• _Task statement_: Write out only the lines from the start of the entries up to and including the line with "red circle: (15, 36) -> (89, 64), size x1.5"; please skip the pictures.

.....

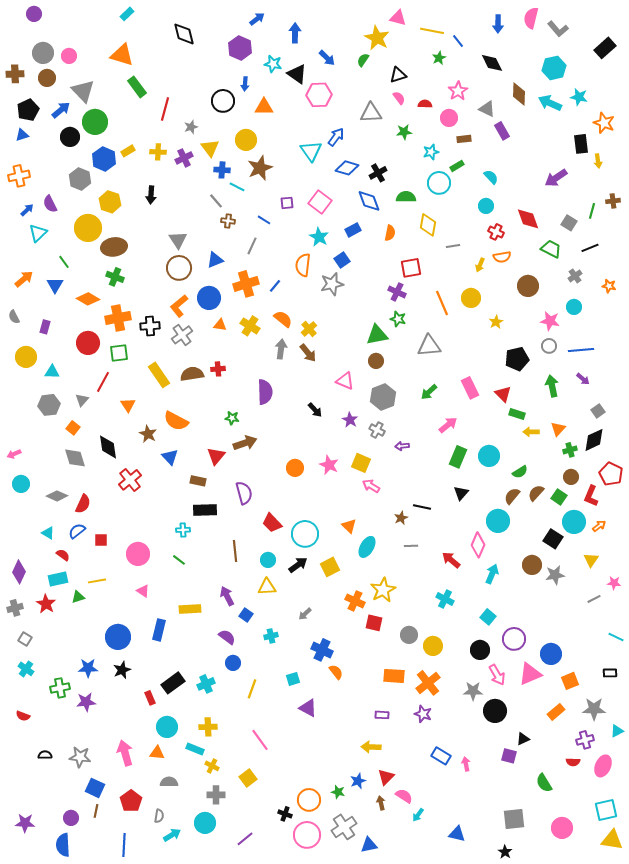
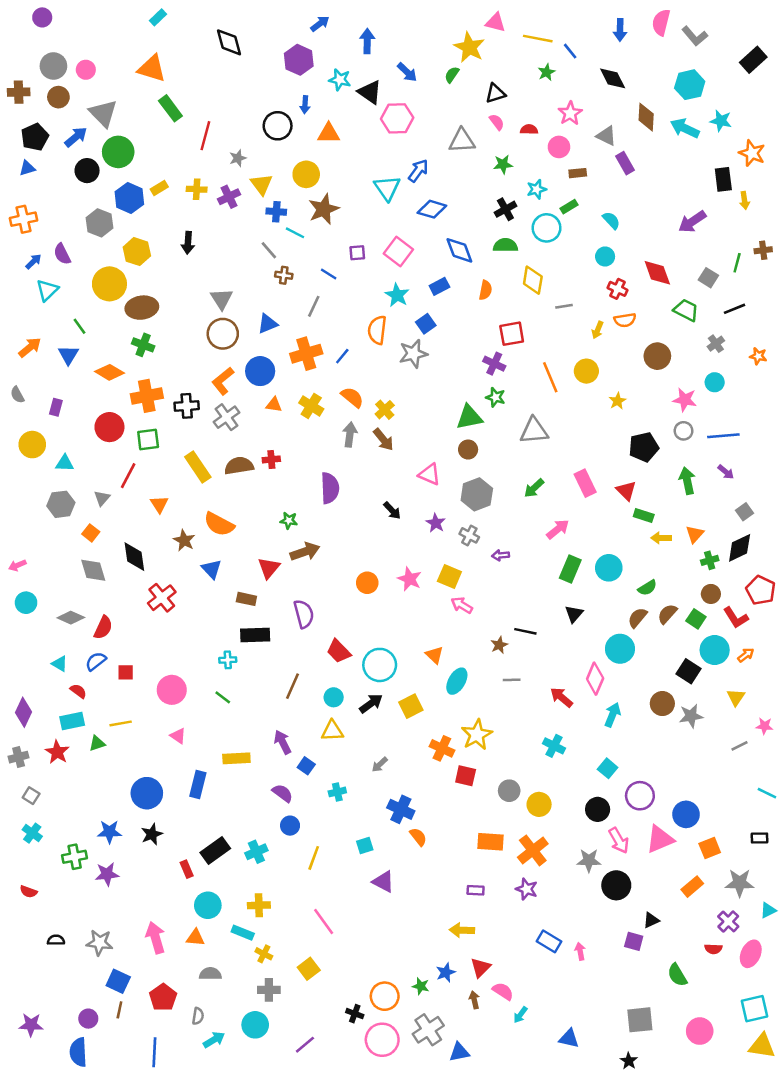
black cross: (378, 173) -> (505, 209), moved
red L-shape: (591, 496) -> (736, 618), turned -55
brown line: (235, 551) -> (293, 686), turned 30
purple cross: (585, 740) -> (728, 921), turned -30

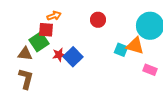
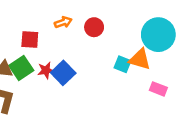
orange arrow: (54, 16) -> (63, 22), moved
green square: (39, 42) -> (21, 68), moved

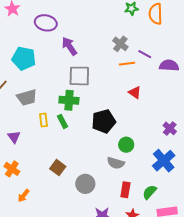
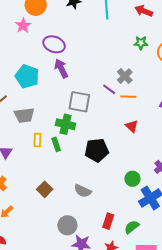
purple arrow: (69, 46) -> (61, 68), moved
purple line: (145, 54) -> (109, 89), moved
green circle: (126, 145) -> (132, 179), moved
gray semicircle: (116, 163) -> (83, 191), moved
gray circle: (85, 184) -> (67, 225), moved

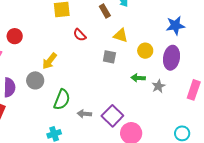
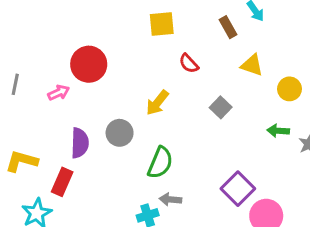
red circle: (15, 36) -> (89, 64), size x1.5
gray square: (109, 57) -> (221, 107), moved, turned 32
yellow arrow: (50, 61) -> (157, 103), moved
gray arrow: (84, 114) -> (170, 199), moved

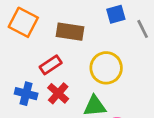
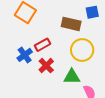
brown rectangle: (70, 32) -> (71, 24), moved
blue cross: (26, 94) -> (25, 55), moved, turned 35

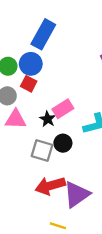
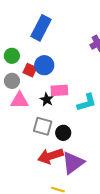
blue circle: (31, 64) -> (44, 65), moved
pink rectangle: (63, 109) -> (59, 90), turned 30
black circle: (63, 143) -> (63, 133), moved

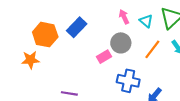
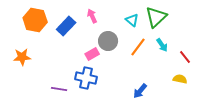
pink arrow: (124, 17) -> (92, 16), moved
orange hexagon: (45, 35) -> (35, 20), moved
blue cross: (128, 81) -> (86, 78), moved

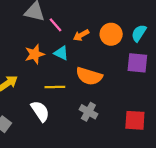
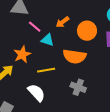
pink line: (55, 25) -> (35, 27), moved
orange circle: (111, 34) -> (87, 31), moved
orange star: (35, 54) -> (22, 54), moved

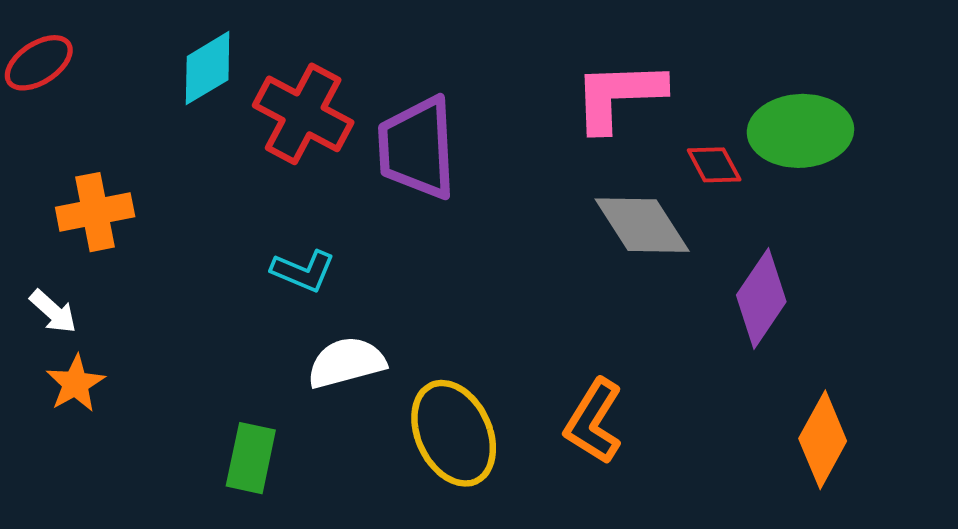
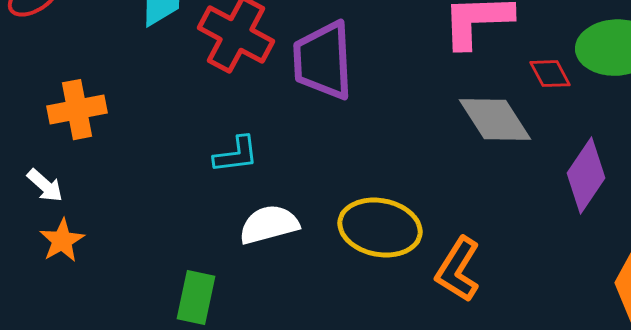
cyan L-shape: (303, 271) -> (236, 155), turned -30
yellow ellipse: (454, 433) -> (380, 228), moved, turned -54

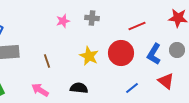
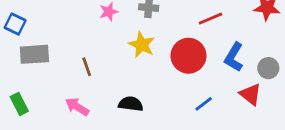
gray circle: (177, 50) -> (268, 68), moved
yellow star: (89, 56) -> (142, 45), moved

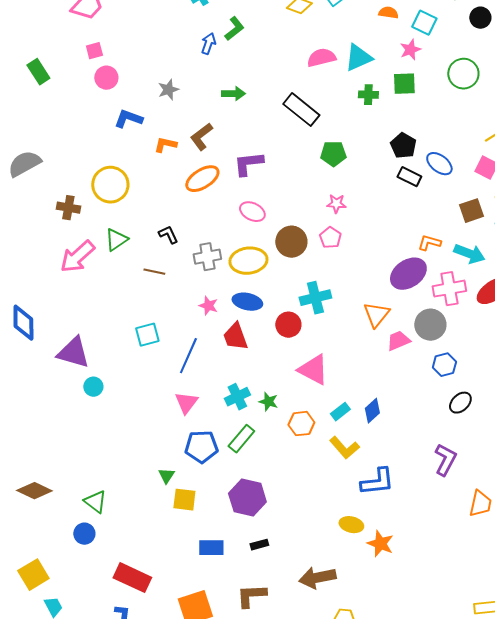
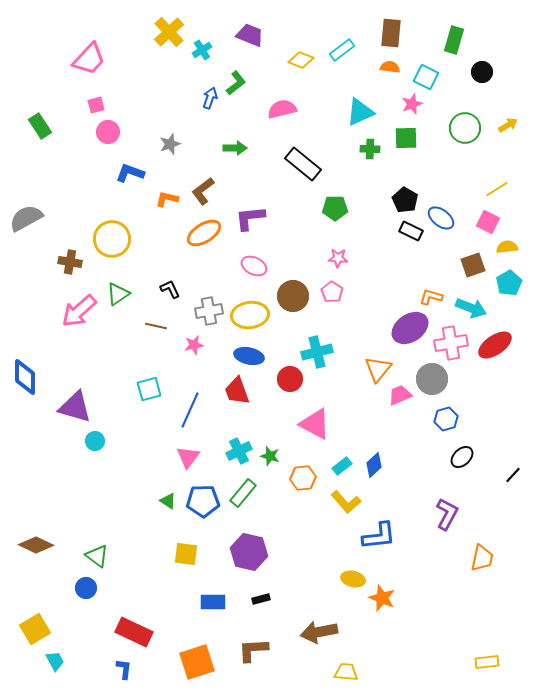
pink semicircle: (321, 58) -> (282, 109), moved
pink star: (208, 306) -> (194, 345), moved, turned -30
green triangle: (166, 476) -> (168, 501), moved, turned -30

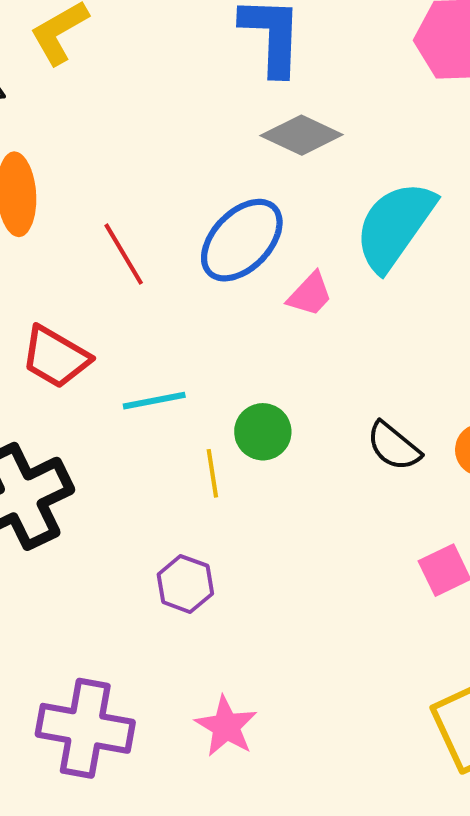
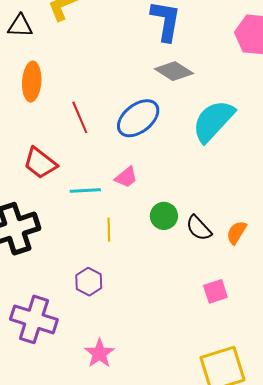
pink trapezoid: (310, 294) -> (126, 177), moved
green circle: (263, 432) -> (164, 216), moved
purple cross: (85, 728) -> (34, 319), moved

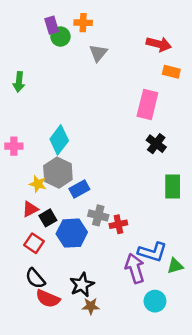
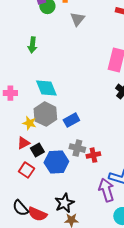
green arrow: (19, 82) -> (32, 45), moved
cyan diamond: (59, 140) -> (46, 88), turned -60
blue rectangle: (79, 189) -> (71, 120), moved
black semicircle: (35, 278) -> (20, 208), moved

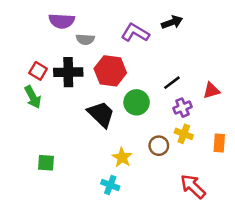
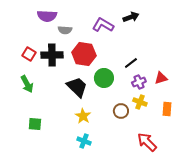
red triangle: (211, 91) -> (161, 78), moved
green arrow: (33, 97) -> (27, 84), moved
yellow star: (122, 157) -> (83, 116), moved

.....

• _Solution below_:
black cross: (378, 173) -> (505, 209), moved
red L-shape: (591, 496) -> (736, 618), turned -55
brown line: (235, 551) -> (293, 686), turned 30
purple cross: (585, 740) -> (728, 921), turned -30

orange arrow: (54, 16) -> (63, 22), moved
green square: (39, 42) -> (21, 68), moved

purple arrow: (69, 46) -> (61, 68), moved
purple line: (145, 54) -> (109, 89), moved
green circle: (126, 145) -> (132, 179), moved
gray semicircle: (116, 163) -> (83, 191), moved
gray circle: (85, 184) -> (67, 225), moved

red circle: (15, 36) -> (89, 64), size x1.5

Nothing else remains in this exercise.